Required work:
In the records below, find the line with "R1: none -> 390k (+5V, SIG6)" and the line with "S2: switch (n15, n21) -> switch (GND, n21)"; return exactly those lines and every line between them.

Task input:
===============

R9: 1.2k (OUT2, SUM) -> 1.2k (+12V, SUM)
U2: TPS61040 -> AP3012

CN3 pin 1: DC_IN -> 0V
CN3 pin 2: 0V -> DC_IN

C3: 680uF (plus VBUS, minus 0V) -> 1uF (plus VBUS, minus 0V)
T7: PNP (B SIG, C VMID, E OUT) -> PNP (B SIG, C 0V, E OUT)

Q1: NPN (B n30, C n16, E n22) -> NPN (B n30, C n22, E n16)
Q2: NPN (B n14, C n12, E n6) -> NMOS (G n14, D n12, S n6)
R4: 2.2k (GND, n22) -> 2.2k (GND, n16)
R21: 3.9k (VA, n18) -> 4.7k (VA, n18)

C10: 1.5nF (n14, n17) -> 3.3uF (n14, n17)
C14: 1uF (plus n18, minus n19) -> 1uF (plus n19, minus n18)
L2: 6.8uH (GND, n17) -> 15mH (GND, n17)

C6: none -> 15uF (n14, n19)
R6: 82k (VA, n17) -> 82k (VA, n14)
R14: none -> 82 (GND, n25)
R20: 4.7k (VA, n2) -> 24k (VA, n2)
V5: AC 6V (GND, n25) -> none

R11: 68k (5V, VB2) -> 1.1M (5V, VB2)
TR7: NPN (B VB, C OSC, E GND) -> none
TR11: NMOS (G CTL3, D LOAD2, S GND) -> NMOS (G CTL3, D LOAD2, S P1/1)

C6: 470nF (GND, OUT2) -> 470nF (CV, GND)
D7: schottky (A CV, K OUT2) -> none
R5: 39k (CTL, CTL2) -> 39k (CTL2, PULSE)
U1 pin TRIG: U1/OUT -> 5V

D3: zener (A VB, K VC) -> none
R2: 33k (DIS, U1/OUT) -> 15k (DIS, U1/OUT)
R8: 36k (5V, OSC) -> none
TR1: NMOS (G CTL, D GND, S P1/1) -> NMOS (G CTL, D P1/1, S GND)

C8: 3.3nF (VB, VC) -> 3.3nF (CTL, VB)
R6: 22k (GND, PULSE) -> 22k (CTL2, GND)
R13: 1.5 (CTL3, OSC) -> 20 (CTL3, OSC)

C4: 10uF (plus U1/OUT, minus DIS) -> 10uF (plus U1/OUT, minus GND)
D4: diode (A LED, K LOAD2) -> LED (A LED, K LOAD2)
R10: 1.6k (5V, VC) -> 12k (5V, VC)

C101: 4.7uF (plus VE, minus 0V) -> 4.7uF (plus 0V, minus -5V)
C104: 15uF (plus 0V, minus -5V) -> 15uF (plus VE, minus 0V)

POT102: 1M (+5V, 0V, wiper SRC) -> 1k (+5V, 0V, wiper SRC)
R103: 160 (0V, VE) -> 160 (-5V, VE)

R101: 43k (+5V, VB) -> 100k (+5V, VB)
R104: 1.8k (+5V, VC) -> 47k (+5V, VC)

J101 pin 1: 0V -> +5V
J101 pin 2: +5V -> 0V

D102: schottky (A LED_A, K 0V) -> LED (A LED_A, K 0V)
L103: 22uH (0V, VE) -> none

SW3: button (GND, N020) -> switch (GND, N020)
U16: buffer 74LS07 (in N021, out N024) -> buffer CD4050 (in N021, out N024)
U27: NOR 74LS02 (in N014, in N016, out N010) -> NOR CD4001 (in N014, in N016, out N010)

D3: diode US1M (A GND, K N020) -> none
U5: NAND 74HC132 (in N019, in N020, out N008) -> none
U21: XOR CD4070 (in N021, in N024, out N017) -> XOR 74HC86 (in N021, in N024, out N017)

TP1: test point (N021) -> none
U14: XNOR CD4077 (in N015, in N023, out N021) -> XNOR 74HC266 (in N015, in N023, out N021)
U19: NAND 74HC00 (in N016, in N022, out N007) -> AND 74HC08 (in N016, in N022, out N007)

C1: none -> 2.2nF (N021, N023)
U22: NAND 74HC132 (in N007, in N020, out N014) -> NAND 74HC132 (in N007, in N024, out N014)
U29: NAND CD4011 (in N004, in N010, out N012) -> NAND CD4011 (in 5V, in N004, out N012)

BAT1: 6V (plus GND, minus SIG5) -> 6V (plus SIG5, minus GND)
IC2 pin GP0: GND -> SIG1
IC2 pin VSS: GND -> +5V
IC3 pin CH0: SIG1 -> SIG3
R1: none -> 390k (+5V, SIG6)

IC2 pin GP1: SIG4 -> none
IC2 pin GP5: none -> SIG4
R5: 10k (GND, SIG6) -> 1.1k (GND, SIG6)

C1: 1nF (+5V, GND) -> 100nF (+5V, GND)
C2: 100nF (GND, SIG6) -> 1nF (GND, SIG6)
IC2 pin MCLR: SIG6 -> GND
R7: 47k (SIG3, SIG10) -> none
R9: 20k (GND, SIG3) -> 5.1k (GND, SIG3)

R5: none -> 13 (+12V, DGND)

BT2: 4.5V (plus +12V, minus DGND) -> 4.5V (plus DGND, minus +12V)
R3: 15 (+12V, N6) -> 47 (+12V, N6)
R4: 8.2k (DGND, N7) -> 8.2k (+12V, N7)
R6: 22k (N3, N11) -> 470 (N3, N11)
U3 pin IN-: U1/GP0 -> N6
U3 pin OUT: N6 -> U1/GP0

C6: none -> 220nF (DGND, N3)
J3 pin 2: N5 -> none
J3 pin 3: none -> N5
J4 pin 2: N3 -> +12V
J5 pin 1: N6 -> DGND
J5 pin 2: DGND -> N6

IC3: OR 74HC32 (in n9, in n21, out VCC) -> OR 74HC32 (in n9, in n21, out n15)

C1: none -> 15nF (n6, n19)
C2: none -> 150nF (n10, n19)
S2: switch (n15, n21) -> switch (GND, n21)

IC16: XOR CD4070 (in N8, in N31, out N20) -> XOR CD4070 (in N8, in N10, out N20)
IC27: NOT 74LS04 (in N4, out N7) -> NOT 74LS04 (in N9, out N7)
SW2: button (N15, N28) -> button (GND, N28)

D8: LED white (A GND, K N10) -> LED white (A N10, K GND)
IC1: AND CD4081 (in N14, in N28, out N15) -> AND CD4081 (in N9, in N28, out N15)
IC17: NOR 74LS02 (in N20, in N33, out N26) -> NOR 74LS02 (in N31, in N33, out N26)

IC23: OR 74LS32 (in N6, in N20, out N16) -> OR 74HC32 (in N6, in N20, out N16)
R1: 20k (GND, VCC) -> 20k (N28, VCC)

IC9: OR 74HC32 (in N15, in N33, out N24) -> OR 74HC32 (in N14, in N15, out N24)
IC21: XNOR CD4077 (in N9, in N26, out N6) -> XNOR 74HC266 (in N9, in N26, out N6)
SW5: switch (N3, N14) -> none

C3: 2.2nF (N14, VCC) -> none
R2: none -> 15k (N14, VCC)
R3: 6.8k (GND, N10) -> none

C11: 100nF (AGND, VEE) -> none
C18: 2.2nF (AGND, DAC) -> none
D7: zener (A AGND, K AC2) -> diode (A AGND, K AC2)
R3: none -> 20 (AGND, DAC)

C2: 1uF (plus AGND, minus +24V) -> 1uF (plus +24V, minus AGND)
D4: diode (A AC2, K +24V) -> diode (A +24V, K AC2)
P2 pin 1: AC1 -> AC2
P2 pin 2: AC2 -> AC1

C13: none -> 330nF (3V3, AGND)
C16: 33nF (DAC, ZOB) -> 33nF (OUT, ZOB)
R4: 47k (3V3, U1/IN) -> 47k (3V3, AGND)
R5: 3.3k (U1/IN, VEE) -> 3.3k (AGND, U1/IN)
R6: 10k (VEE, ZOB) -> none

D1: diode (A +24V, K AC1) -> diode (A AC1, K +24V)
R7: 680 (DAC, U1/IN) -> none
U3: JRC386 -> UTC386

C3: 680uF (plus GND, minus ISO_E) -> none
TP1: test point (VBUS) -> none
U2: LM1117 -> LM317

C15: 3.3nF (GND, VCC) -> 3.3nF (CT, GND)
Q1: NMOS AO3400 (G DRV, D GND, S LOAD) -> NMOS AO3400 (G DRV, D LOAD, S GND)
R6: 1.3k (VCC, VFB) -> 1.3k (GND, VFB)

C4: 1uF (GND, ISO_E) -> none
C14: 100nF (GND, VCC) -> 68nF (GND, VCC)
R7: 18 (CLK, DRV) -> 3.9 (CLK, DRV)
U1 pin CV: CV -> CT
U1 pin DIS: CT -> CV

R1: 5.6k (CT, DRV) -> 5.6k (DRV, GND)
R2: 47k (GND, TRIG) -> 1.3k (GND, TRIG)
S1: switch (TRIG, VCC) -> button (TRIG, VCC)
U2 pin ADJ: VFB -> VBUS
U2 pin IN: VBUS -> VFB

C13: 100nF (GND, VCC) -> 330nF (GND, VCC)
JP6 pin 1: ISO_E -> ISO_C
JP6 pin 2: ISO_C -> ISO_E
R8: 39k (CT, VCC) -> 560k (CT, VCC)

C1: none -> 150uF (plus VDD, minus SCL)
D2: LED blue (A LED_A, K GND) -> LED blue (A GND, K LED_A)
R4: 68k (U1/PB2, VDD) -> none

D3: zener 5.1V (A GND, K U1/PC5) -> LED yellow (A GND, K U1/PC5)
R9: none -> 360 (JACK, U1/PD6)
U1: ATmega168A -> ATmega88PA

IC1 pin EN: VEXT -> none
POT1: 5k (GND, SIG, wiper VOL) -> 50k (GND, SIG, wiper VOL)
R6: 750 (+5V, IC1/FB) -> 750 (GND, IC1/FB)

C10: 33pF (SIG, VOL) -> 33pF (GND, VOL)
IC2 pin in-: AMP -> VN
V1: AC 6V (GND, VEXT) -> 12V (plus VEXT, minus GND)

===============

Exercise result:
R1: none -> 390k (+5V, SIG6)

IC2 pin GP1: SIG4 -> none
IC2 pin GP5: none -> SIG4
R5: 10k (GND, SIG6) -> 1.1k (GND, SIG6)

C1: 1nF (+5V, GND) -> 100nF (+5V, GND)
C2: 100nF (GND, SIG6) -> 1nF (GND, SIG6)
IC2 pin MCLR: SIG6 -> GND
R7: 47k (SIG3, SIG10) -> none
R9: 20k (GND, SIG3) -> 5.1k (GND, SIG3)

R5: none -> 13 (+12V, DGND)

BT2: 4.5V (plus +12V, minus DGND) -> 4.5V (plus DGND, minus +12V)
R3: 15 (+12V, N6) -> 47 (+12V, N6)
R4: 8.2k (DGND, N7) -> 8.2k (+12V, N7)
R6: 22k (N3, N11) -> 470 (N3, N11)
U3 pin IN-: U1/GP0 -> N6
U3 pin OUT: N6 -> U1/GP0

C6: none -> 220nF (DGND, N3)
J3 pin 2: N5 -> none
J3 pin 3: none -> N5
J4 pin 2: N3 -> +12V
J5 pin 1: N6 -> DGND
J5 pin 2: DGND -> N6

IC3: OR 74HC32 (in n9, in n21, out VCC) -> OR 74HC32 (in n9, in n21, out n15)

C1: none -> 15nF (n6, n19)
C2: none -> 150nF (n10, n19)
S2: switch (n15, n21) -> switch (GND, n21)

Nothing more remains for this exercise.